What is needed
Repeat every record below exactly, omitting any pictures.

Source material
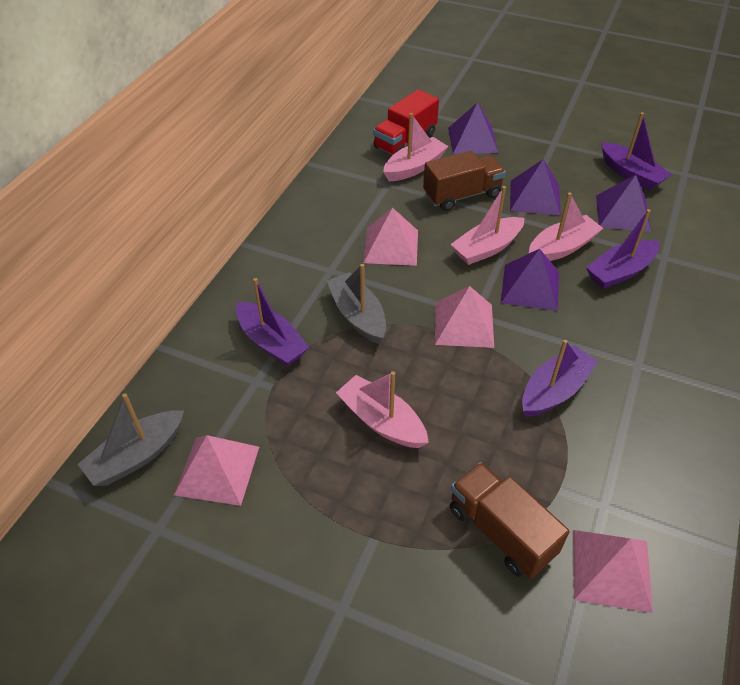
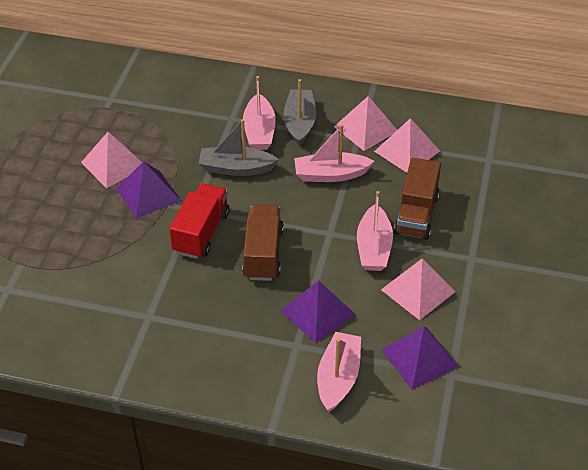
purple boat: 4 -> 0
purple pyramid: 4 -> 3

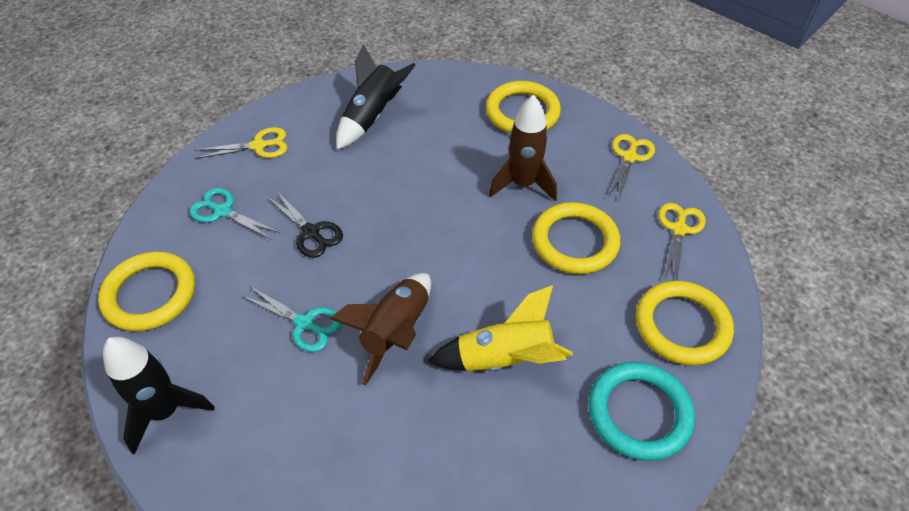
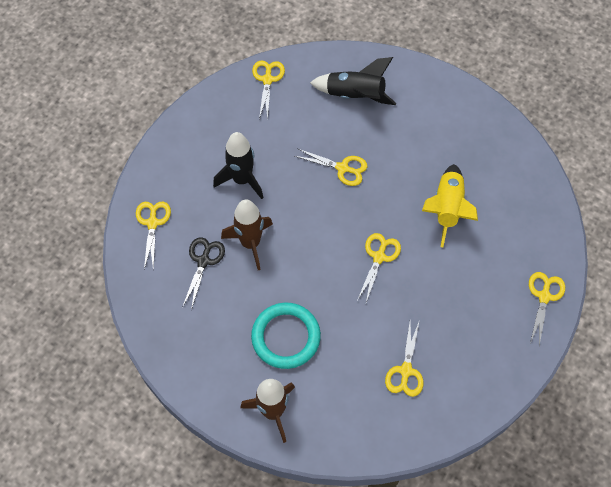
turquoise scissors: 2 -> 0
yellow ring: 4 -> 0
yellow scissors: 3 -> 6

Finished task
purple boat: 4 -> 0
purple pyramid: 4 -> 3

turquoise scissors: 2 -> 0
yellow ring: 4 -> 0
yellow scissors: 3 -> 6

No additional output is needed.